In the records below, copy the line that contains "yellow calculator [483,163,551,213] -> none" and each line after it, word for word, through the last.

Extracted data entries
********************

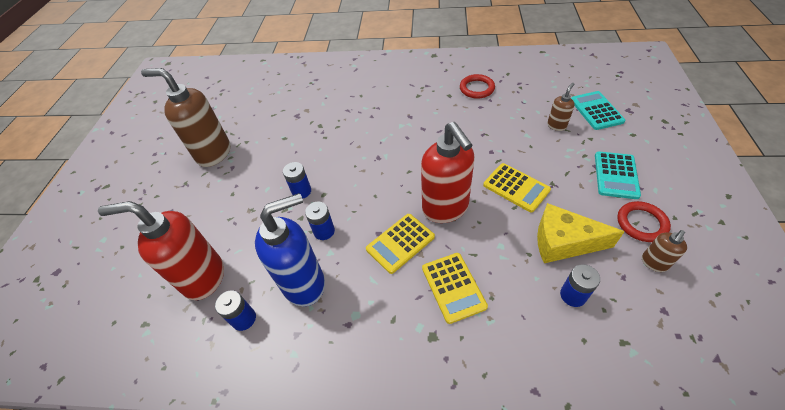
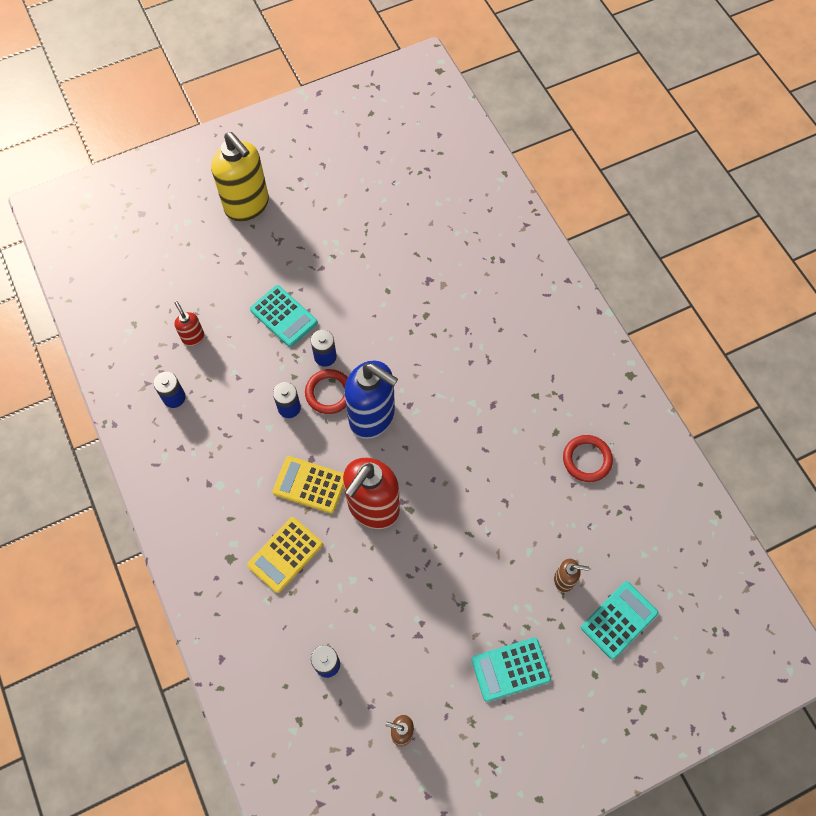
camera: 55 degrees right, 15 degrees up
red soap dispenser [98,201,224,300] -> red soap dispenser [174,301,204,346], size x0.46
brown soap dispenser [141,68,230,167] -> none
blue soap dispenser [255,193,325,306] -> blue soap dispenser moved to [344,360,398,439]
yellow calculator [483,163,551,213] -> none
yellow cheese [537,203,625,263] -> none
red ring [617,201,671,242] -> red ring moved to [305,369,348,414]
none -> yellow soap dispenser [211,132,269,222]
none -> turquoise calculator [250,285,318,347]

********************

= YOUR SOLUTION =
yellow calculator [483,163,551,213] -> none
yellow cheese [537,203,625,263] -> none
red ring [617,201,671,242] -> red ring moved to [305,369,348,414]
none -> yellow soap dispenser [211,132,269,222]
none -> turquoise calculator [250,285,318,347]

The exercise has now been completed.